# WHAT THE TASK REQUIRES:
Return the data below exactly as given, except for the images.

# EXERCISE INPUT:

-*-*-

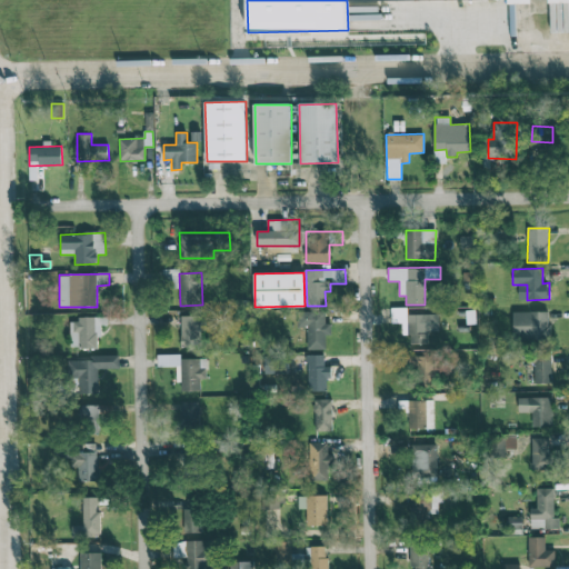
[(325,311),(297,311),(298,328),(307,328),(308,350),(326,349),(326,335),(331,335),(331,323),(326,323),(325,311)]
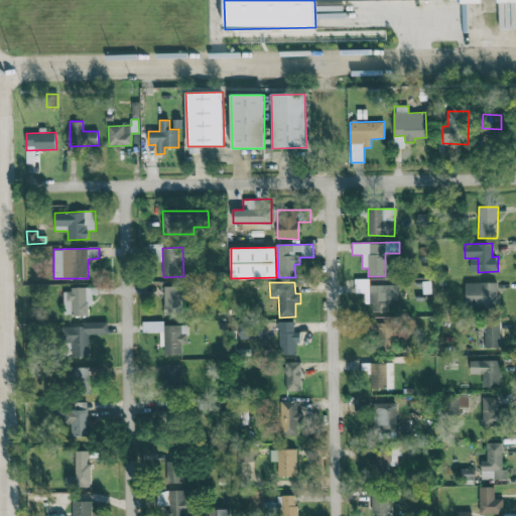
[(465,306),(497,306),(498,282),(466,282),(465,306)]
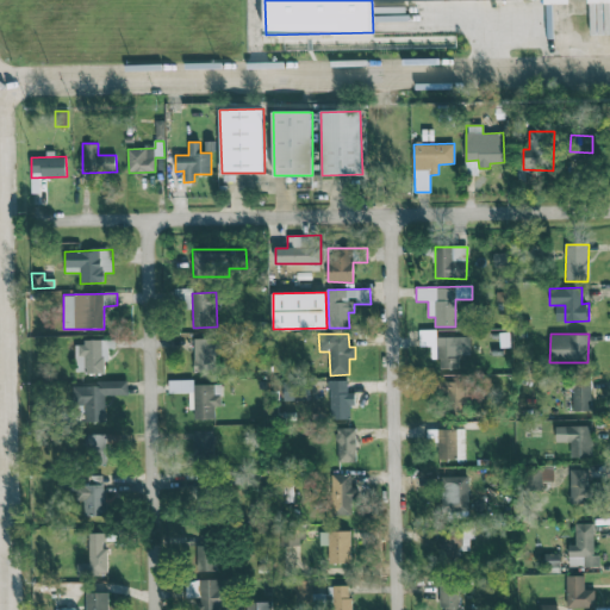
[(193,372),(216,372),(217,338),(194,338),(193,372)]
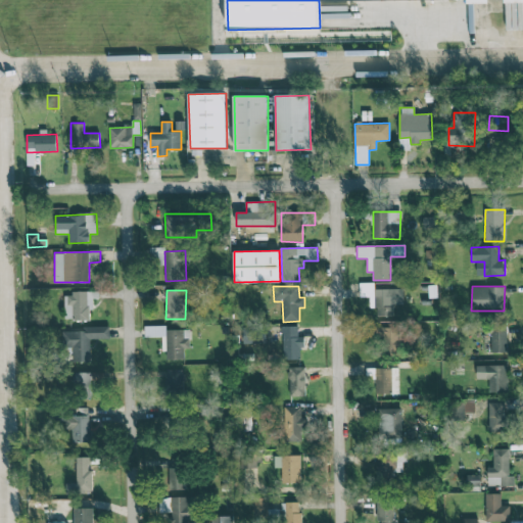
[(89,320),(89,310),(93,310),(93,298),(99,298),(99,292),(64,292),(64,320),(89,320)]
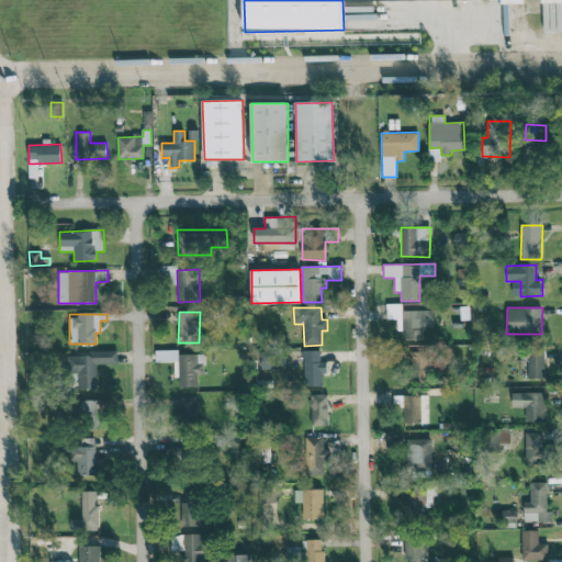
[(117,350),(89,351),(89,356),(69,356),(70,389),(98,388),(97,363),(117,363),(117,350)]
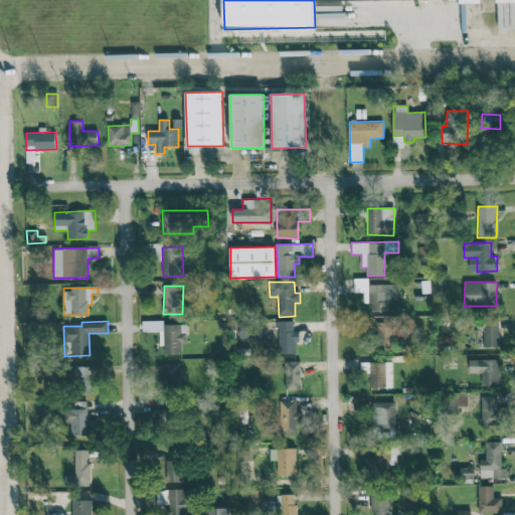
[(143,321),(143,332),(161,332),(161,354),(181,353),(181,343),(187,343),(187,324),(163,325),(163,321),(143,321)]
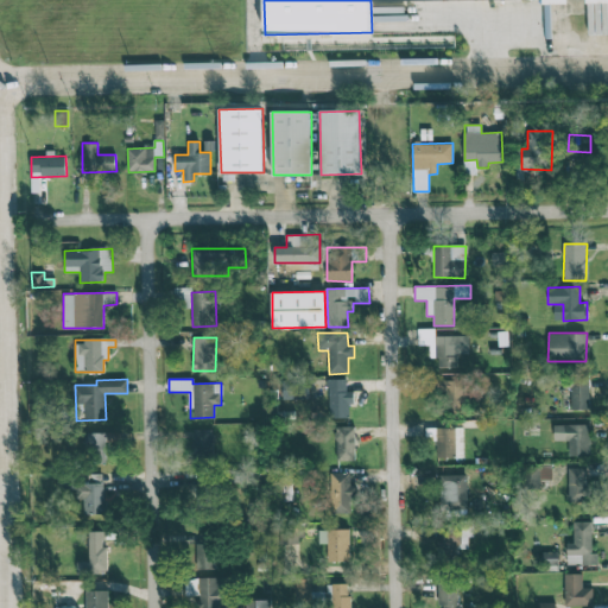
[(328,380),(328,418),(349,417),(348,405),(354,405),(354,391),(347,391),(347,379),(328,380)]
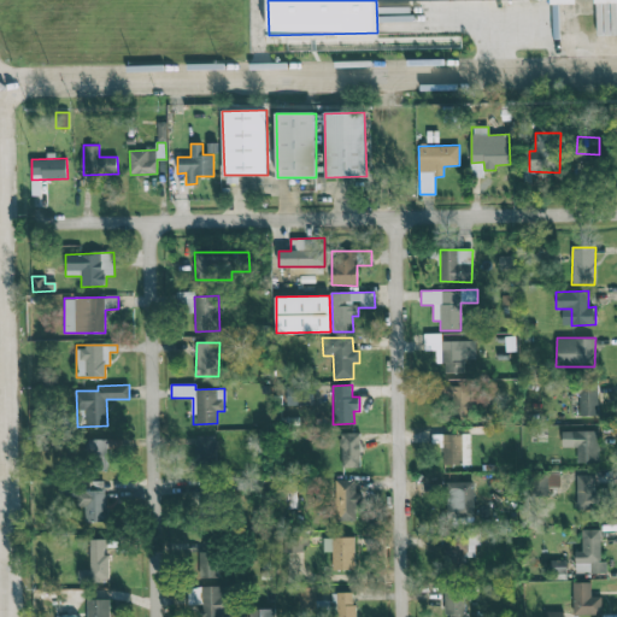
[(469,387),(448,386),(447,418),(472,419),(472,399),(469,399),(469,387)]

-*-*-

# RESULT OF THIS EXERCISE:
[(325,311),(297,311),(298,328),(307,328),(308,350),(326,349),(326,335),(331,335),(331,323),(326,323),(325,311)]
[(465,306),(497,306),(498,282),(466,282),(465,306)]
[(193,372),(216,372),(217,338),(194,338),(193,372)]
[(89,320),(89,310),(93,310),(93,298),(99,298),(99,292),(64,292),(64,320),(89,320)]
[(117,350),(89,351),(89,356),(69,356),(70,389),(98,388),(97,363),(117,363),(117,350)]
[(143,321),(143,332),(161,332),(161,354),(181,353),(181,343),(187,343),(187,324),(163,325),(163,321),(143,321)]
[(328,380),(328,418),(349,417),(348,405),(354,405),(354,391),(347,391),(347,379),(328,380)]
[(469,387),(448,386),(447,418),(472,419),(472,399),(469,399),(469,387)]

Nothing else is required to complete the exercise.